Each line of the data below containing "green" needs to be listed.

* [EXTRACTED DATA]:
= Beginning of Section =
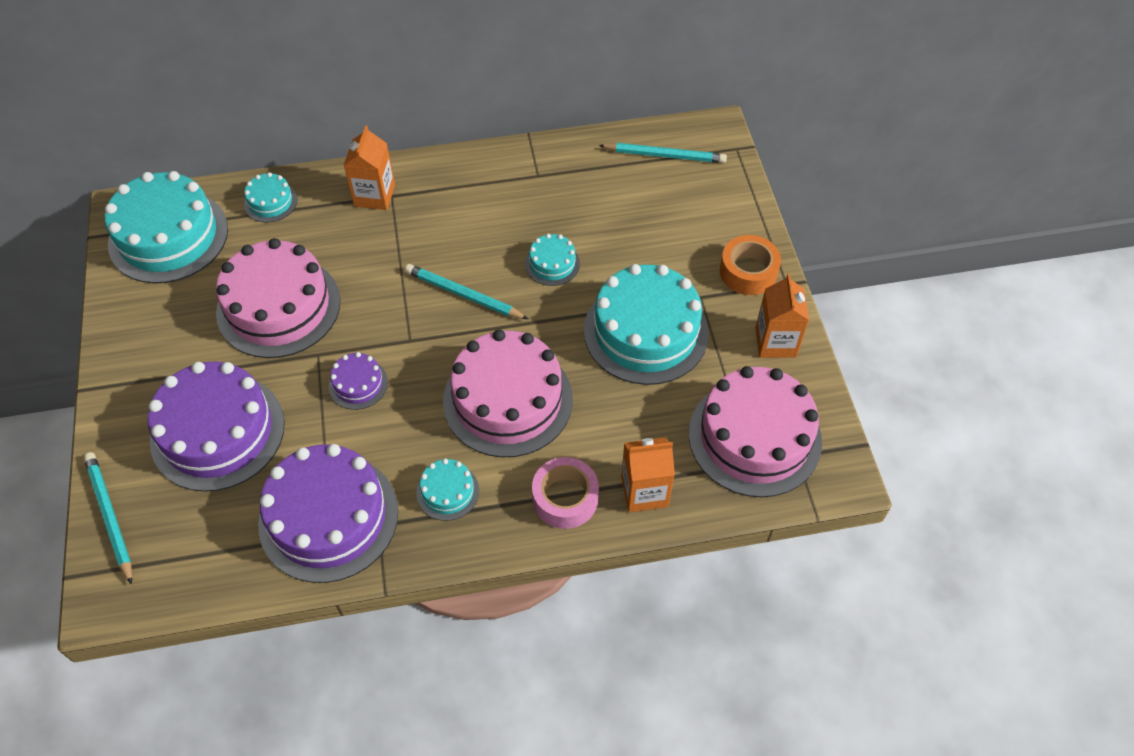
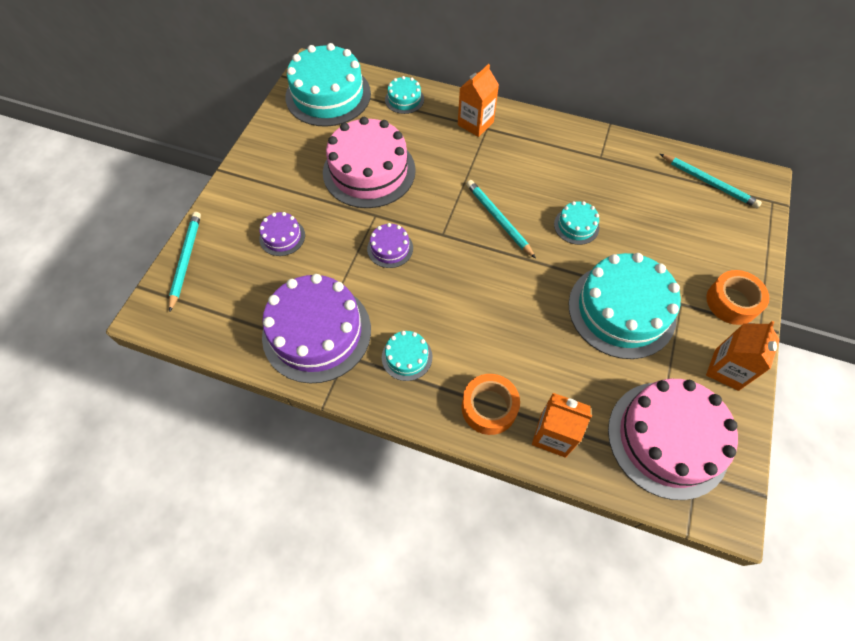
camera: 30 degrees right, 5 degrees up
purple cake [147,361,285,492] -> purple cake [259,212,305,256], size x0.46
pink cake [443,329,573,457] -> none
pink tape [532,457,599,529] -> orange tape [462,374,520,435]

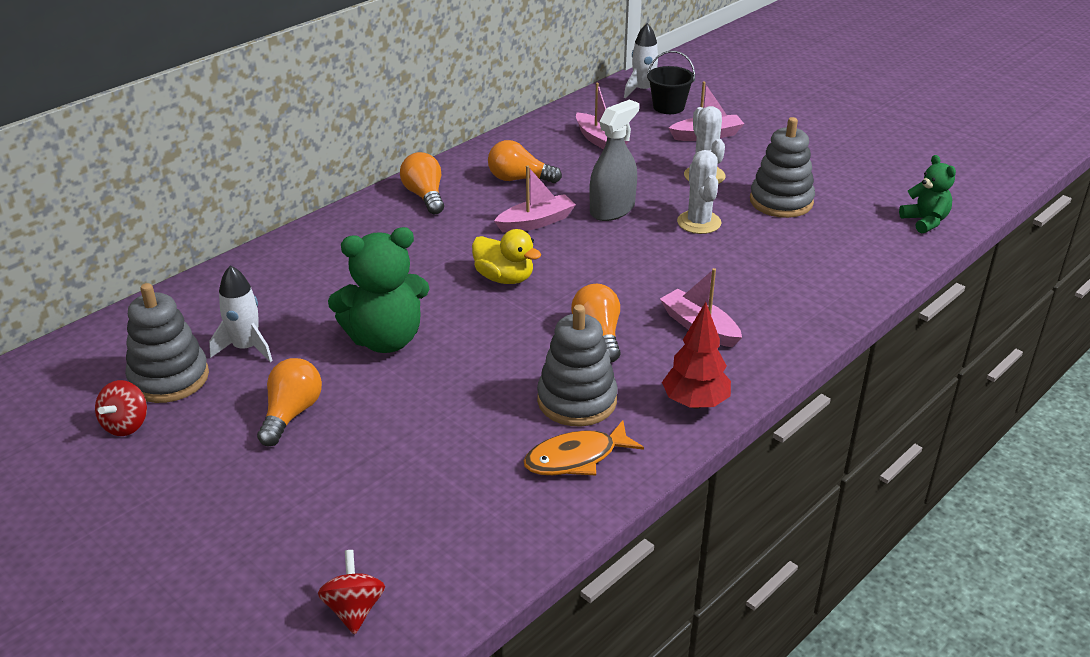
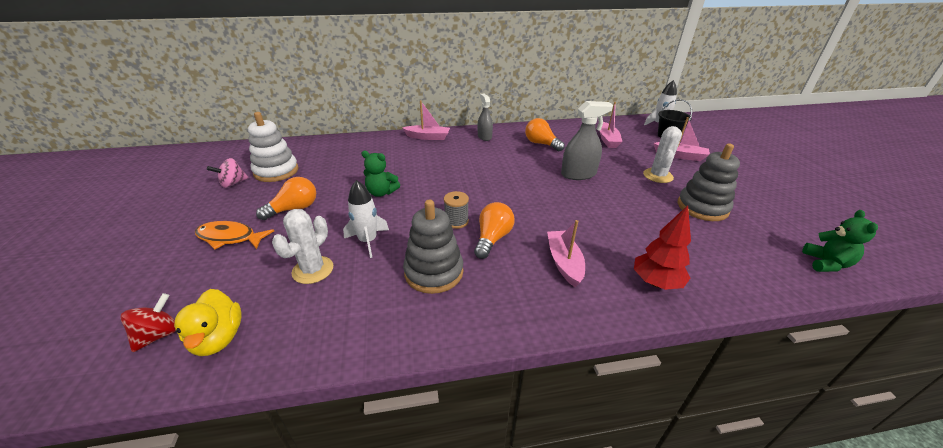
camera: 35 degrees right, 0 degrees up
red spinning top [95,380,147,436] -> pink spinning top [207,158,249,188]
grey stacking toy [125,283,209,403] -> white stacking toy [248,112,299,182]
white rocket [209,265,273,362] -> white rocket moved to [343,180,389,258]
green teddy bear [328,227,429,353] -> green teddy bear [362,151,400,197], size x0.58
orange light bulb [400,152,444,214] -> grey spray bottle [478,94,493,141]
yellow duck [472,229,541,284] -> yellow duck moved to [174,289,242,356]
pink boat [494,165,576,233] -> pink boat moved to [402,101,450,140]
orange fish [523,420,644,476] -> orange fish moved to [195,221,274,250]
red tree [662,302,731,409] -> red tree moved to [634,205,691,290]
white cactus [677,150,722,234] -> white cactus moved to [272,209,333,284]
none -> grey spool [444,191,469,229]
= End of Section =
= Beginning of Section =
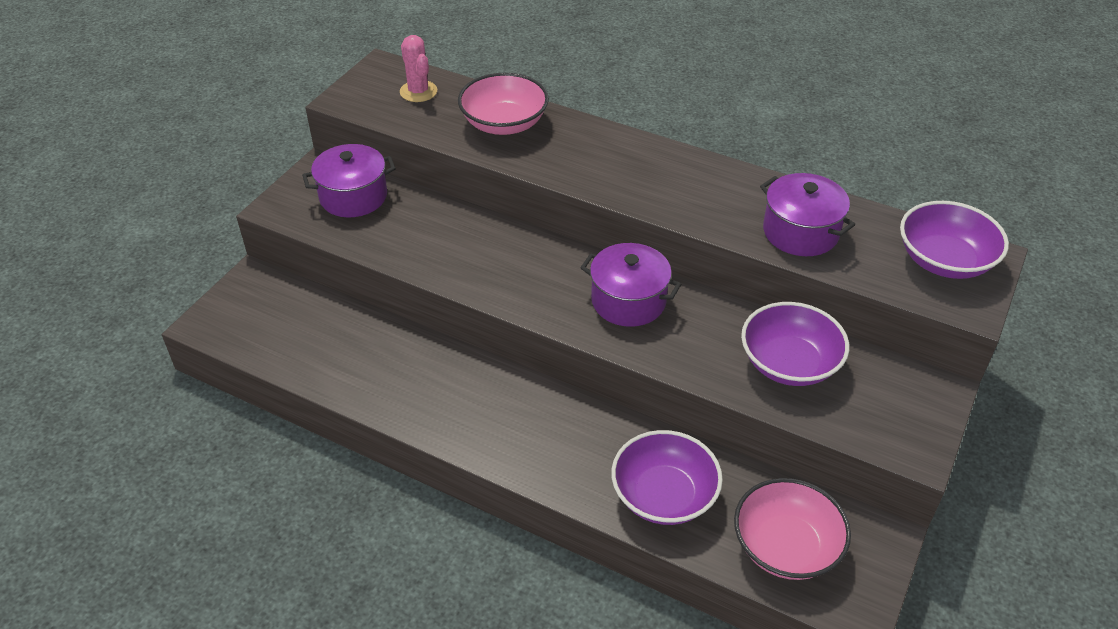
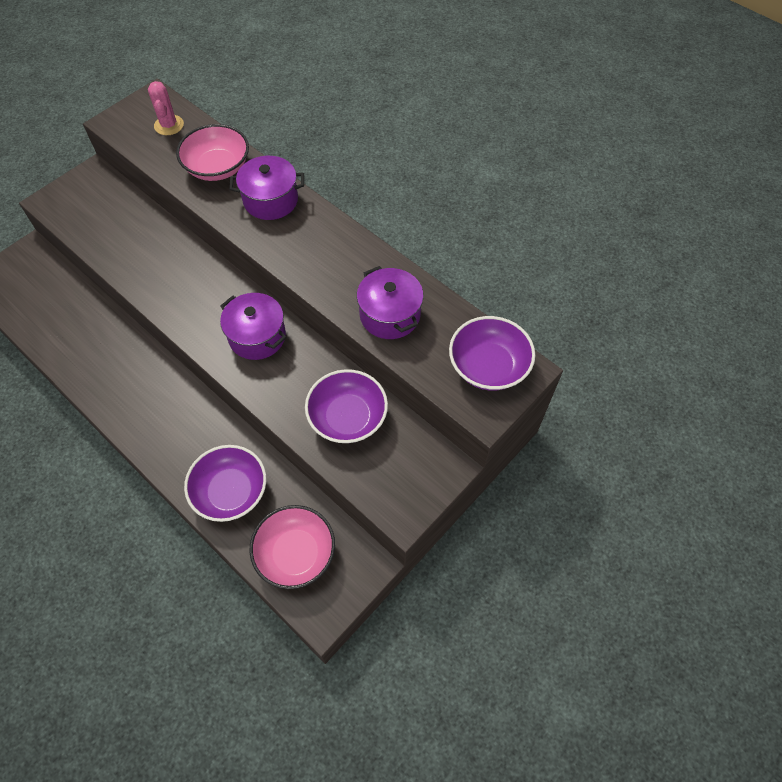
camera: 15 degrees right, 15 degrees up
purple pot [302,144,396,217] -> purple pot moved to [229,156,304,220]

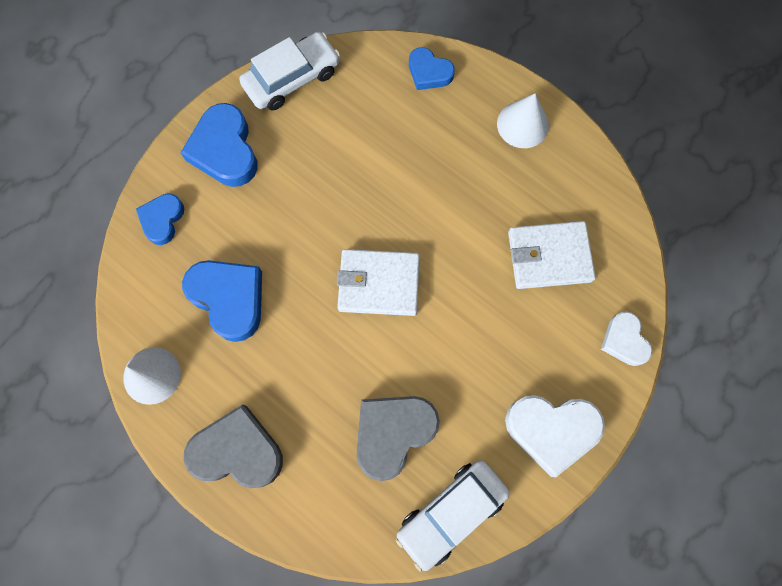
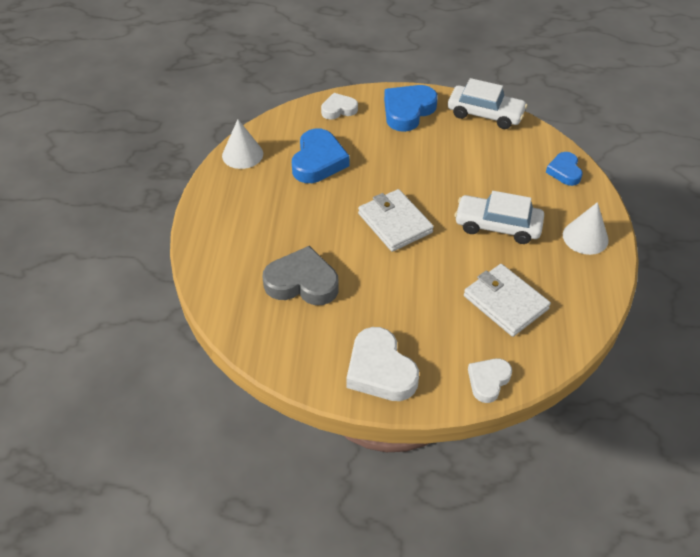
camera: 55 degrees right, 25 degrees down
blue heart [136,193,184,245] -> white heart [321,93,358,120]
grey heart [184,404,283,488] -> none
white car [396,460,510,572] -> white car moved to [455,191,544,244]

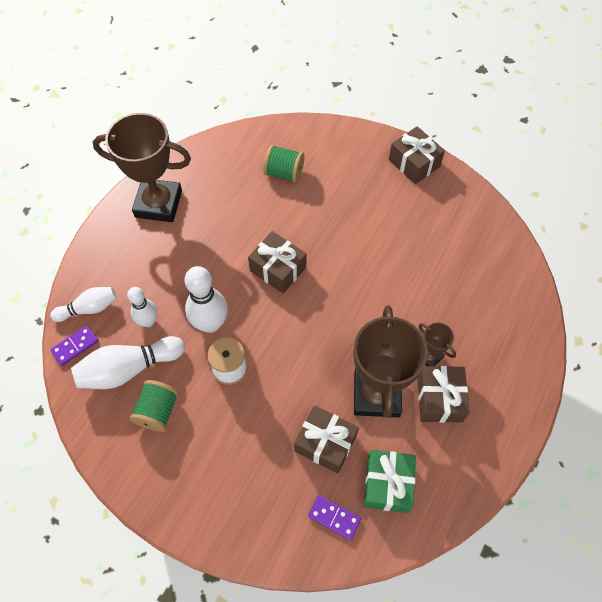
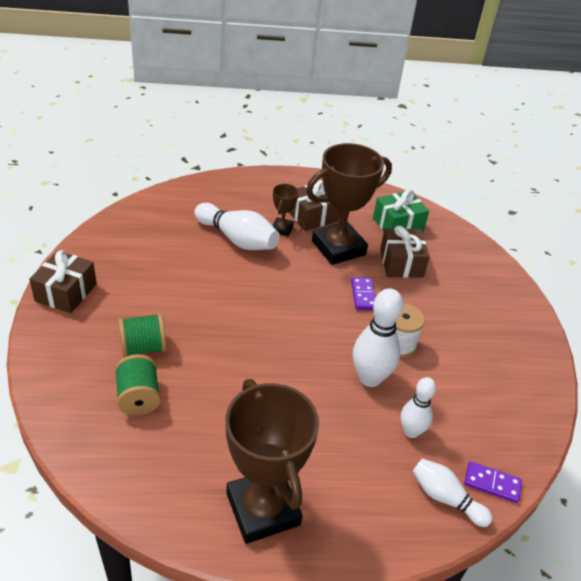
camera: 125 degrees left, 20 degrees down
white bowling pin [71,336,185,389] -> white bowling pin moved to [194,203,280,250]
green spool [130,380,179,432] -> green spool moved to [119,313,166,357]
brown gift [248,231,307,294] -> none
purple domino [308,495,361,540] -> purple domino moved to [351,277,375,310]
= End of Section =
* [RESULT FOR THIS EXERCISE]:
green teddy bear [328,227,429,353] -> green teddy bear [362,151,400,197], size x0.58
green spool [130,380,179,432] -> green spool moved to [119,313,166,357]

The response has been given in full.